- Opening Delimiter -

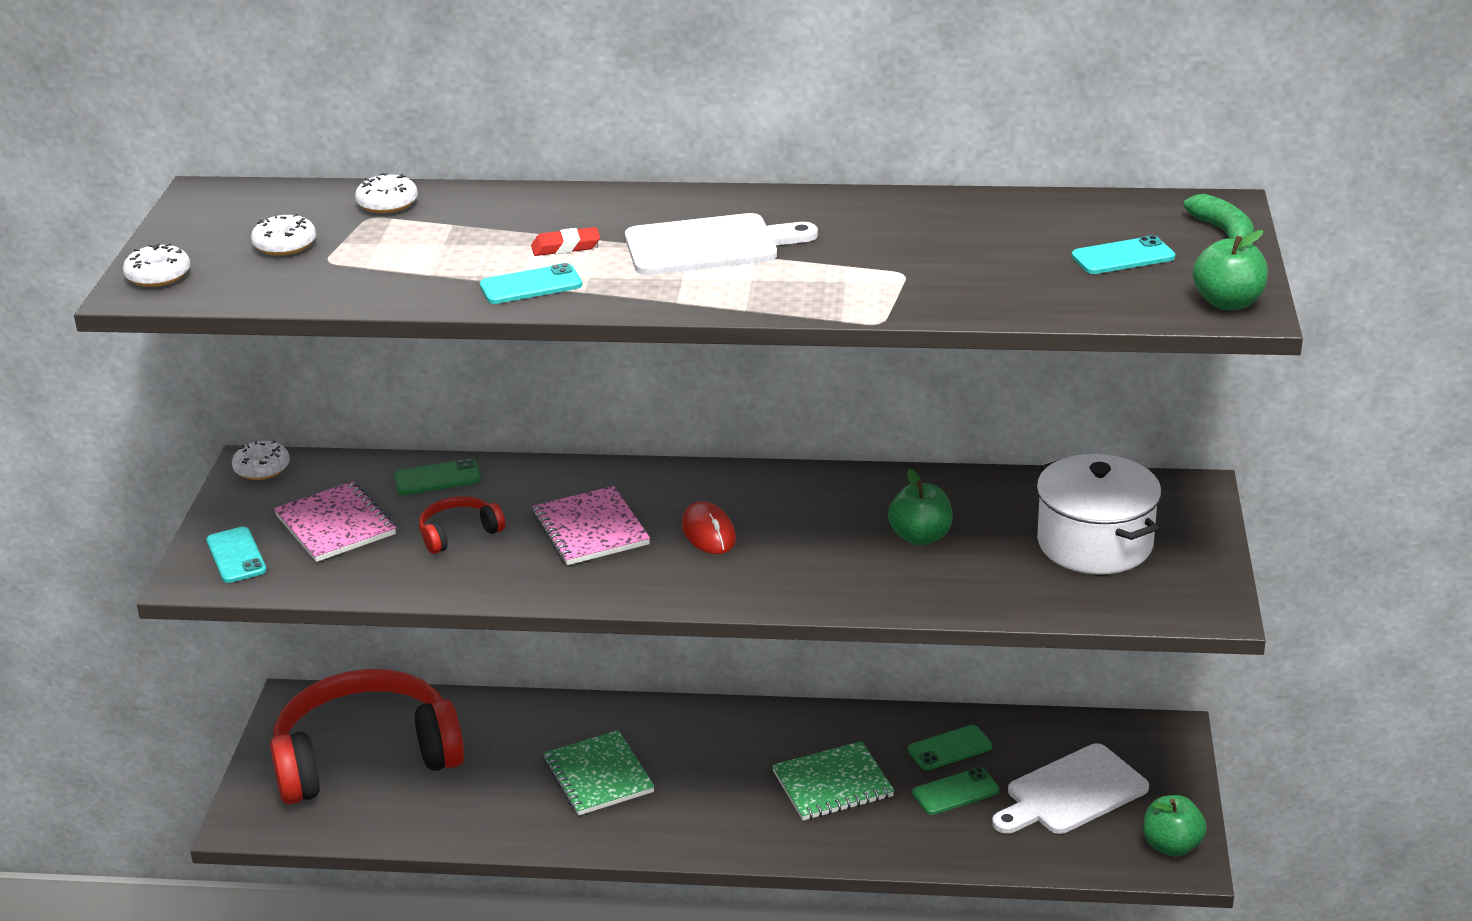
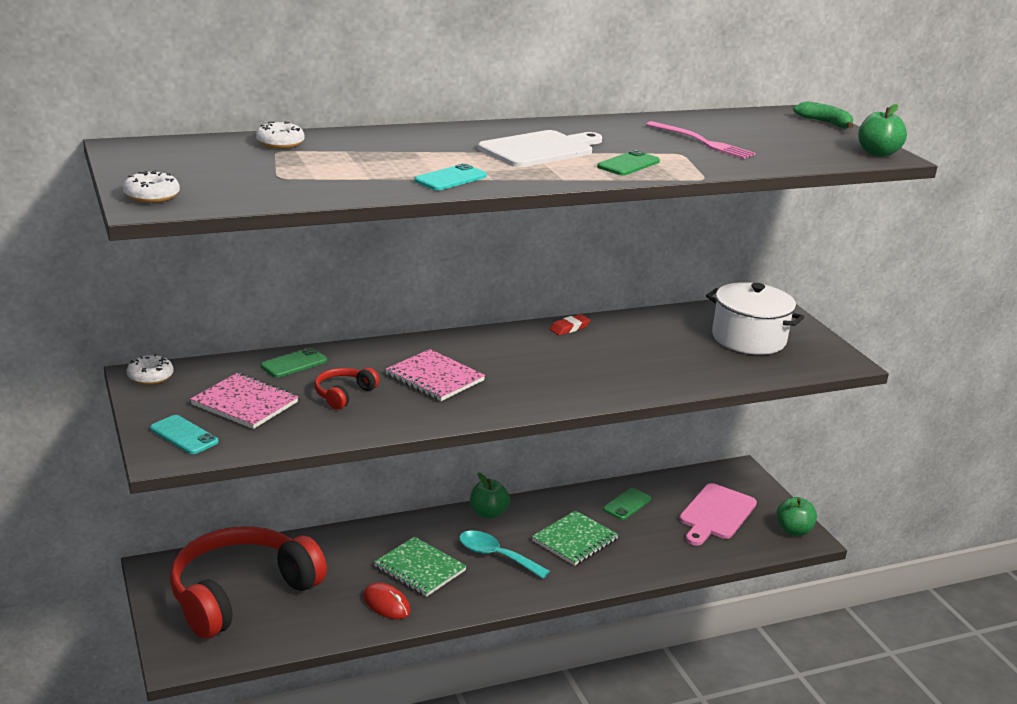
camera: 30 degrees left, 5 degrees down
(285, 245) = (232, 171): white donut -> none
(566, 247) = (445, 157): red eraser -> red eraser (569, 328)
(708, 532) = (515, 368): red mouse -> red mouse (386, 604)
(708, 781) = (496, 556): none -> turquoise spoon
(920, 537) = (647, 350): green apple -> green apple (488, 513)
(955, 792) = (651, 528): green phone -> green phone (628, 164)
(967, 253) = (702, 142): none -> pink fork
(1071, 792) = (716, 514): white cutting board -> pink cutting board
(1123, 257) = (790, 137): turquoise phone -> none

- Closing Delimiter -

In the lines above, find the word "pink" and copy every line it occurs in.

(967, 253) = (702, 142): none -> pink fork
(1071, 792) = (716, 514): white cutting board -> pink cutting board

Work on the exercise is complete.